____ DATA TO EXAMINE

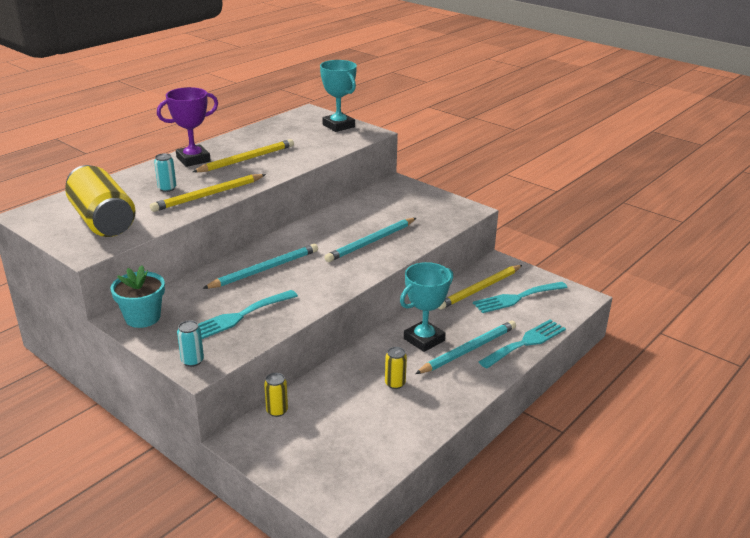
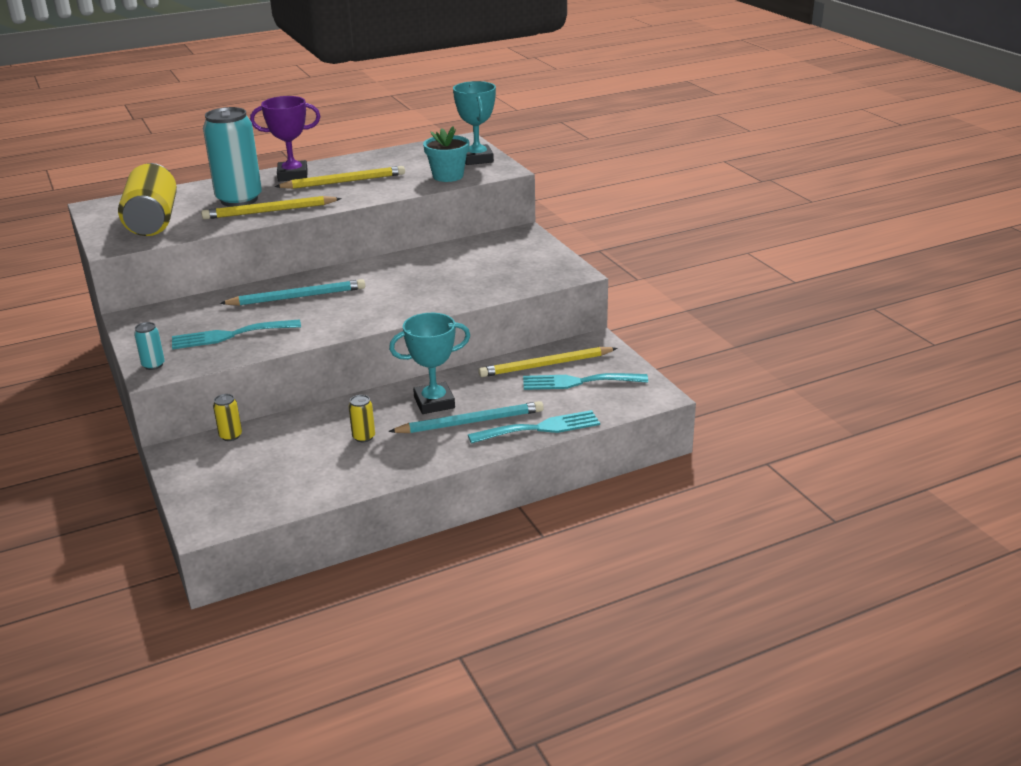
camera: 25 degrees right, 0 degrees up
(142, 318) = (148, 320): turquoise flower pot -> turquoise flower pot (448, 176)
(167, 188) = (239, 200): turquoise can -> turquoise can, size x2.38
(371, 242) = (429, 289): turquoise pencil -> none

________
____ DATA TO EXAMINE

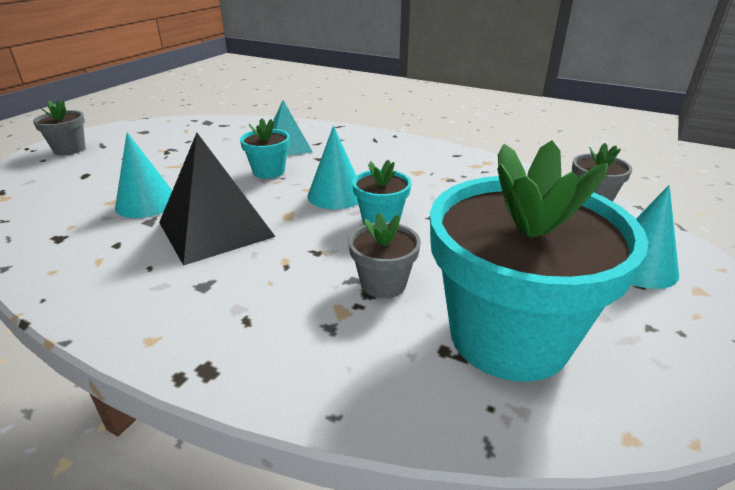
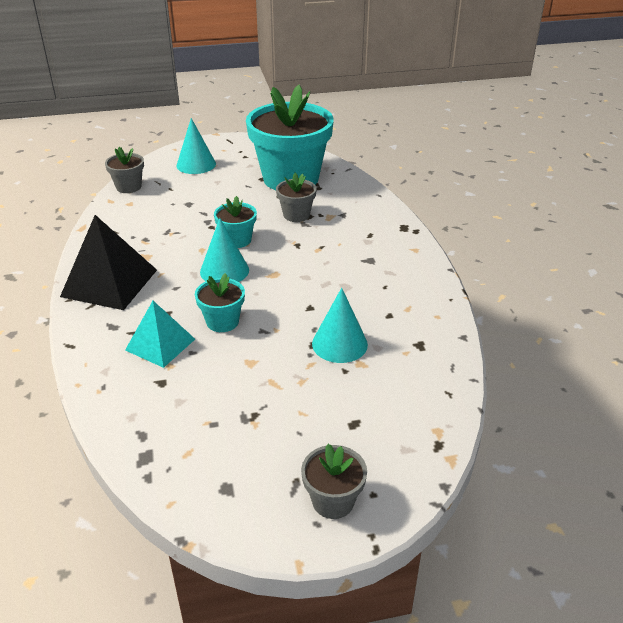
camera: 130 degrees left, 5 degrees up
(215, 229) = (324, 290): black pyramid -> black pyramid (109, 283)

________

WORK INSTRUCTION
Find and copy each line above that includes the string "degrees".

EXERCISE SOLUTION
camera: 25 degrees right, 0 degrees up
camera: 130 degrees left, 5 degrees up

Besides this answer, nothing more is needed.